## Input
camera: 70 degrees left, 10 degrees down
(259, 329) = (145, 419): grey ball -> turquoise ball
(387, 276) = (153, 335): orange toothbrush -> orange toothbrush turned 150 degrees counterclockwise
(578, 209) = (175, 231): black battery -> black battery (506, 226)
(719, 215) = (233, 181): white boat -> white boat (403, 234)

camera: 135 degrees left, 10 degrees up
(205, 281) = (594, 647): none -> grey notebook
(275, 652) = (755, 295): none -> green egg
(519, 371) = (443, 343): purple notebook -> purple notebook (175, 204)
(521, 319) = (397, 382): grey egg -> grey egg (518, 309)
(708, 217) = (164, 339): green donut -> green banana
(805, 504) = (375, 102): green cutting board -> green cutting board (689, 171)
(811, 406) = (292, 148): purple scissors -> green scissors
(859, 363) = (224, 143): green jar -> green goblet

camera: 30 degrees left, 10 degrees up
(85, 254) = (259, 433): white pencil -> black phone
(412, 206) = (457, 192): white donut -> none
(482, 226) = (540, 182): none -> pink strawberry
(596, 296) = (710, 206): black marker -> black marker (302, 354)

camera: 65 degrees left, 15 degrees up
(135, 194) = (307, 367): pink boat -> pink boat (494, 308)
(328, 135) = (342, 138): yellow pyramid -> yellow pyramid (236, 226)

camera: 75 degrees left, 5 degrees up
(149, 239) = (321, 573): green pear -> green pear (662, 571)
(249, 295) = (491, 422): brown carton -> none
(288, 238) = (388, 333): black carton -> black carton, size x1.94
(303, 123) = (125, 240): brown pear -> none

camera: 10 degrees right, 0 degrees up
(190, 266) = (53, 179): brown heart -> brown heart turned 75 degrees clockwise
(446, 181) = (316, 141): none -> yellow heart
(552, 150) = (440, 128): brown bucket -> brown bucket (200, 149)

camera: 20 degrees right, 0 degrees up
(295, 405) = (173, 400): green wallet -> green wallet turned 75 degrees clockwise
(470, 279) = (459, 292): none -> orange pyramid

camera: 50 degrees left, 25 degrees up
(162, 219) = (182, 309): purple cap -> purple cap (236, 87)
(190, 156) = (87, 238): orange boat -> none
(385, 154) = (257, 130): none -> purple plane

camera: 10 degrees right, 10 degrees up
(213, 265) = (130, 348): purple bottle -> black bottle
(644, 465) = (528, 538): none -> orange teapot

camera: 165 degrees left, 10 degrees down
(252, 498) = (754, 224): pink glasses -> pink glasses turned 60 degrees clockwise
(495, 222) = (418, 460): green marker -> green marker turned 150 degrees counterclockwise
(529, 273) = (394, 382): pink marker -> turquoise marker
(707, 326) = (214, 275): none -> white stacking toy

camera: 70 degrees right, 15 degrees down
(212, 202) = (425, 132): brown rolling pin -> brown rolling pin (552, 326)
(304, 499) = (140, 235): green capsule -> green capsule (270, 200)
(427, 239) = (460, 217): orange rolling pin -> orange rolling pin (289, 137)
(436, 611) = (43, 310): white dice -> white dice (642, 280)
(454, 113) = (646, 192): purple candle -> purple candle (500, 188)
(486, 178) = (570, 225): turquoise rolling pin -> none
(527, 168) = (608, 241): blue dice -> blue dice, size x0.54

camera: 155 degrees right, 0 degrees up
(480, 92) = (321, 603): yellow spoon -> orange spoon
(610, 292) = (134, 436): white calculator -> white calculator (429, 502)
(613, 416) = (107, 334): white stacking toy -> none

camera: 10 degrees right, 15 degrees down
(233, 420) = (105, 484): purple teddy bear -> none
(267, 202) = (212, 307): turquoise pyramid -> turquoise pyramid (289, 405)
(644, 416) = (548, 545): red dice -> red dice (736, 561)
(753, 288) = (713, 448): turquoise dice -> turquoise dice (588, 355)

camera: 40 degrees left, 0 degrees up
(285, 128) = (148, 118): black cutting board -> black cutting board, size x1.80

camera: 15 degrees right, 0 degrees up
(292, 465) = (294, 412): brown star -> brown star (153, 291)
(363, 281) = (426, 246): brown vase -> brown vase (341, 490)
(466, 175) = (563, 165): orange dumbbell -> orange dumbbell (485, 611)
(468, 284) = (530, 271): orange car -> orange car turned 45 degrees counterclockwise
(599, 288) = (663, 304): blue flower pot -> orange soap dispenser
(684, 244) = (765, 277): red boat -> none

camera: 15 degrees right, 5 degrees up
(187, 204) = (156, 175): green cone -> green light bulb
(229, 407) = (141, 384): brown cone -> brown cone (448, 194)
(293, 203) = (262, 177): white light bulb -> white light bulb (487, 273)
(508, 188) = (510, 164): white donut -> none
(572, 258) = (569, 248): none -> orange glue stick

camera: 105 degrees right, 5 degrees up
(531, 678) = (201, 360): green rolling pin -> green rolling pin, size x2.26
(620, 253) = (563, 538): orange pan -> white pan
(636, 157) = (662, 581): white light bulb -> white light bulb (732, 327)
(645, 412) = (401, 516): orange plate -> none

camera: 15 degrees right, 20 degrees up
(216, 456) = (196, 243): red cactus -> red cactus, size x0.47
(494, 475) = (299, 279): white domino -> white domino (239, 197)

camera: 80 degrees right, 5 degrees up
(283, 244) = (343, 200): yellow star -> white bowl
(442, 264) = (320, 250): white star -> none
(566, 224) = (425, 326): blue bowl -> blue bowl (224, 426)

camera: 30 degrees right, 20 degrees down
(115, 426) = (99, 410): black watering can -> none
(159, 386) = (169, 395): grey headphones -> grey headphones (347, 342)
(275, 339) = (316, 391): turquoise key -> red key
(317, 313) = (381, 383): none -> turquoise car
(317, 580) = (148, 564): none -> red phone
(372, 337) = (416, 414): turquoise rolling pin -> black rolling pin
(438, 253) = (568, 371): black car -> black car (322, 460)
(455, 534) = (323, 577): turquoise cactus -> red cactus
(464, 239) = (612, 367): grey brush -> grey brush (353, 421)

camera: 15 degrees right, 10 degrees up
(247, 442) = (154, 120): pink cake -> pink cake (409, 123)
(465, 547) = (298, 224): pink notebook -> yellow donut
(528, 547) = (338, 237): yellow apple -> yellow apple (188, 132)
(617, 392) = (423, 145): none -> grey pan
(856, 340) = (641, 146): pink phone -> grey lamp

## Exercise brief
Every record above should be copied exactly.

## Output of the task
camera: 70 degrees left, 10 degrees down
(259, 329) = (145, 419): grey ball -> turquoise ball
(387, 276) = (153, 335): orange toothbrush -> orange toothbrush turned 150 degrees counterclockwise
(578, 209) = (175, 231): black battery -> black battery (506, 226)
(719, 215) = (233, 181): white boat -> white boat (403, 234)

camera: 135 degrees left, 10 degrees up
(205, 281) = (594, 647): none -> grey notebook
(275, 652) = (755, 295): none -> green egg
(519, 371) = (443, 343): purple notebook -> purple notebook (175, 204)
(521, 319) = (397, 382): grey egg -> grey egg (518, 309)
(708, 217) = (164, 339): green donut -> green banana
(805, 504) = (375, 102): green cutting board -> green cutting board (689, 171)
(811, 406) = (292, 148): purple scissors -> green scissors
(859, 363) = (224, 143): green jar -> green goblet

camera: 30 degrees left, 10 degrees up
(85, 254) = (259, 433): white pencil -> black phone
(412, 206) = (457, 192): white donut -> none
(482, 226) = (540, 182): none -> pink strawberry
(596, 296) = (710, 206): black marker -> black marker (302, 354)

camera: 65 degrees left, 15 degrees up
(135, 194) = (307, 367): pink boat -> pink boat (494, 308)
(328, 135) = (342, 138): yellow pyramid -> yellow pyramid (236, 226)

camera: 75 degrees left, 5 degrees up
(149, 239) = (321, 573): green pear -> green pear (662, 571)
(249, 295) = (491, 422): brown carton -> none
(288, 238) = (388, 333): black carton -> black carton, size x1.94
(303, 123) = (125, 240): brown pear -> none

camera: 10 degrees right, 0 degrees up
(190, 266) = (53, 179): brown heart -> brown heart turned 75 degrees clockwise
(446, 181) = (316, 141): none -> yellow heart
(552, 150) = (440, 128): brown bucket -> brown bucket (200, 149)

camera: 20 degrees right, 0 degrees up
(295, 405) = (173, 400): green wallet -> green wallet turned 75 degrees clockwise
(470, 279) = (459, 292): none -> orange pyramid

camera: 50 degrees left, 25 degrees up
(162, 219) = (182, 309): purple cap -> purple cap (236, 87)
(190, 156) = (87, 238): orange boat -> none
(385, 154) = (257, 130): none -> purple plane

camera: 10 degrees right, 10 degrees up
(213, 265) = (130, 348): purple bottle -> black bottle
(644, 465) = (528, 538): none -> orange teapot

camera: 165 degrees left, 10 degrees down
(252, 498) = (754, 224): pink glasses -> pink glasses turned 60 degrees clockwise
(495, 222) = (418, 460): green marker -> green marker turned 150 degrees counterclockwise
(529, 273) = (394, 382): pink marker -> turquoise marker
(707, 326) = (214, 275): none -> white stacking toy

camera: 70 degrees right, 15 degrees down
(212, 202) = (425, 132): brown rolling pin -> brown rolling pin (552, 326)
(304, 499) = (140, 235): green capsule -> green capsule (270, 200)
(427, 239) = (460, 217): orange rolling pin -> orange rolling pin (289, 137)
(436, 611) = (43, 310): white dice -> white dice (642, 280)
(454, 113) = (646, 192): purple candle -> purple candle (500, 188)
(486, 178) = (570, 225): turquoise rolling pin -> none
(527, 168) = (608, 241): blue dice -> blue dice, size x0.54

camera: 155 degrees right, 0 degrees up
(480, 92) = (321, 603): yellow spoon -> orange spoon
(610, 292) = (134, 436): white calculator -> white calculator (429, 502)
(613, 416) = (107, 334): white stacking toy -> none

camera: 10 degrees right, 15 degrees down
(233, 420) = (105, 484): purple teddy bear -> none
(267, 202) = (212, 307): turquoise pyramid -> turquoise pyramid (289, 405)
(644, 416) = (548, 545): red dice -> red dice (736, 561)
(753, 288) = (713, 448): turquoise dice -> turquoise dice (588, 355)

camera: 40 degrees left, 0 degrees up
(285, 128) = (148, 118): black cutting board -> black cutting board, size x1.80

camera: 15 degrees right, 0 degrees up
(292, 465) = (294, 412): brown star -> brown star (153, 291)
(363, 281) = (426, 246): brown vase -> brown vase (341, 490)
(466, 175) = (563, 165): orange dumbbell -> orange dumbbell (485, 611)
(468, 284) = (530, 271): orange car -> orange car turned 45 degrees counterclockwise
(599, 288) = (663, 304): blue flower pot -> orange soap dispenser
(684, 244) = (765, 277): red boat -> none

camera: 15 degrees right, 5 degrees up
(187, 204) = (156, 175): green cone -> green light bulb
(229, 407) = (141, 384): brown cone -> brown cone (448, 194)
(293, 203) = (262, 177): white light bulb -> white light bulb (487, 273)
(508, 188) = (510, 164): white donut -> none
(572, 258) = (569, 248): none -> orange glue stick

camera: 105 degrees right, 5 degrees up
(531, 678) = (201, 360): green rolling pin -> green rolling pin, size x2.26
(620, 253) = (563, 538): orange pan -> white pan
(636, 157) = (662, 581): white light bulb -> white light bulb (732, 327)
(645, 412) = (401, 516): orange plate -> none

camera: 15 degrees right, 20 degrees up
(216, 456) = (196, 243): red cactus -> red cactus, size x0.47
(494, 475) = (299, 279): white domino -> white domino (239, 197)

camera: 80 degrees right, 5 degrees up
(283, 244) = (343, 200): yellow star -> white bowl
(442, 264) = (320, 250): white star -> none
(566, 224) = (425, 326): blue bowl -> blue bowl (224, 426)

camera: 30 degrees right, 20 degrees down
(115, 426) = (99, 410): black watering can -> none
(159, 386) = (169, 395): grey headphones -> grey headphones (347, 342)
(275, 339) = (316, 391): turquoise key -> red key
(317, 313) = (381, 383): none -> turquoise car
(317, 580) = (148, 564): none -> red phone
(372, 337) = (416, 414): turquoise rolling pin -> black rolling pin
(438, 253) = (568, 371): black car -> black car (322, 460)
(455, 534) = (323, 577): turquoise cactus -> red cactus
(464, 239) = (612, 367): grey brush -> grey brush (353, 421)

camera: 15 degrees right, 10 degrees up
(247, 442) = (154, 120): pink cake -> pink cake (409, 123)
(465, 547) = (298, 224): pink notebook -> yellow donut
(528, 547) = (338, 237): yellow apple -> yellow apple (188, 132)
(617, 392) = (423, 145): none -> grey pan
(856, 340) = (641, 146): pink phone -> grey lamp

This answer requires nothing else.